▶ [TASK OBJECTIVE] Beginning with the line that holds "cyan brick G9:I9" and ending with the last line below, please copy every line exactly, add nothing, and leave out the pictures.

(Beginning of SUPPLIED ENTRIES)

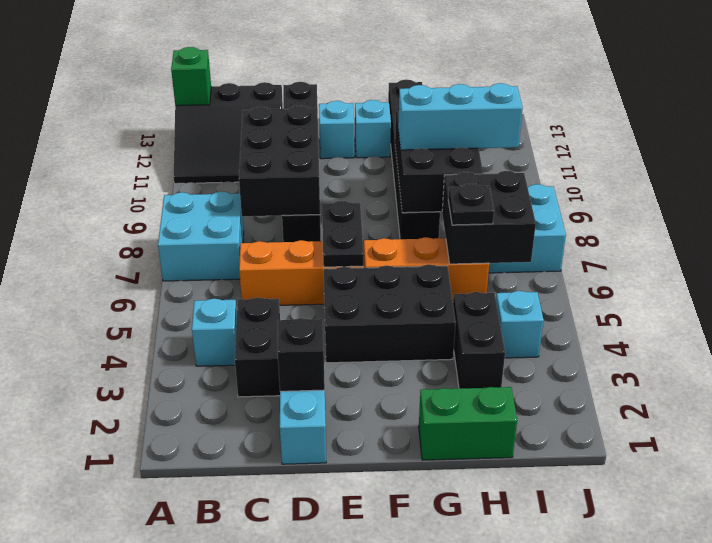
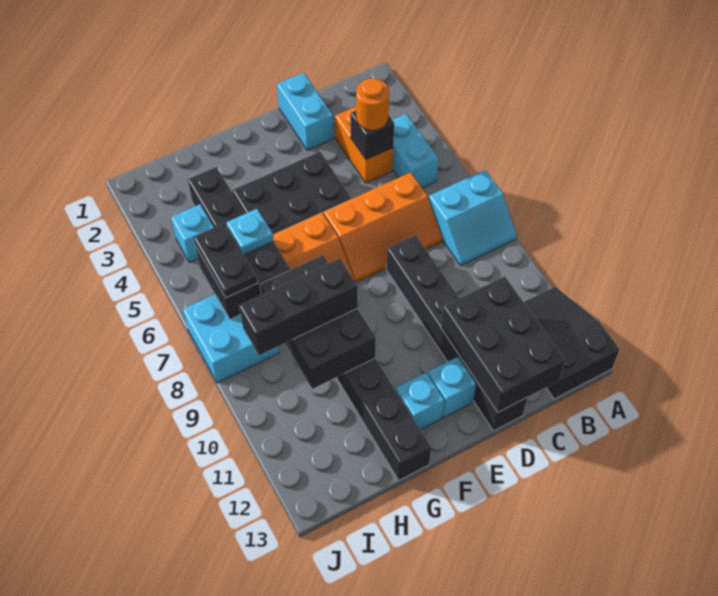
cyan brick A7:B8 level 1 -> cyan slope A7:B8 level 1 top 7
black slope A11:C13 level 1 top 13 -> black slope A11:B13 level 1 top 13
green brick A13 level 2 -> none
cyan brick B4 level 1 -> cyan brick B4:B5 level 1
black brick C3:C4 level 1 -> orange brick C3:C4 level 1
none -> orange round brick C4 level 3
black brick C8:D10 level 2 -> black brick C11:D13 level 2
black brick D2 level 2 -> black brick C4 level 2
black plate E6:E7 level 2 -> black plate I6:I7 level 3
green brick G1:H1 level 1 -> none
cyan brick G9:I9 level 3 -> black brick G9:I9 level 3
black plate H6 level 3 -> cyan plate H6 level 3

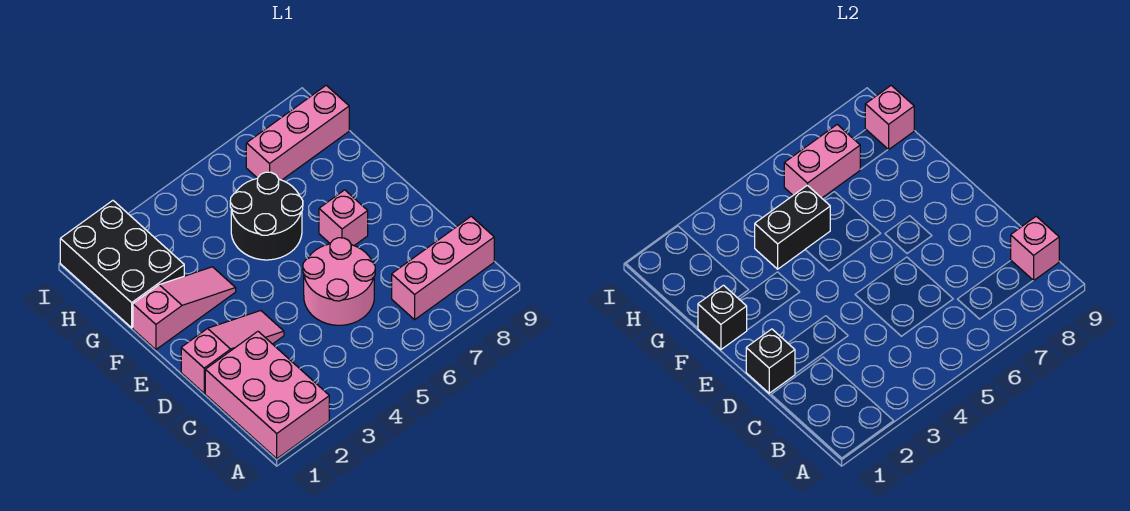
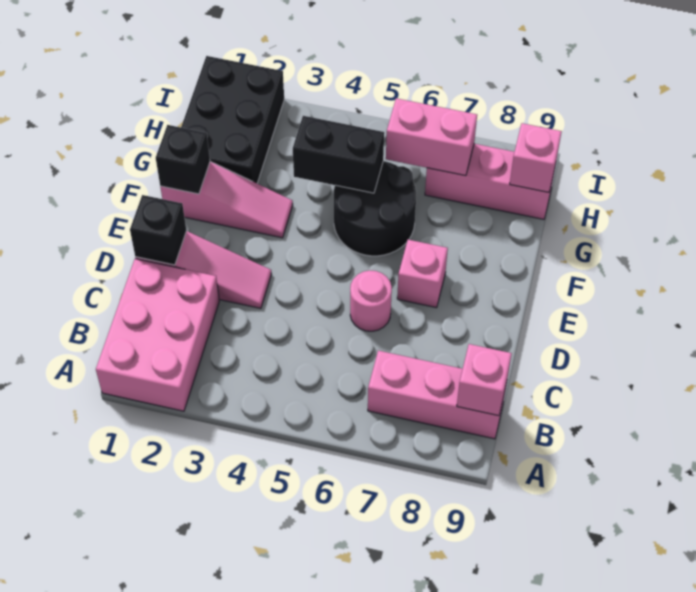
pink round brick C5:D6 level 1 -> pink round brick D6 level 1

(End of SUPPLIED ENTRIES)

▶ [SOLUTION]
cyan brick G9:I9 level 3 -> black brick G9:I9 level 3
black plate H6 level 3 -> cyan plate H6 level 3

pink round brick C5:D6 level 1 -> pink round brick D6 level 1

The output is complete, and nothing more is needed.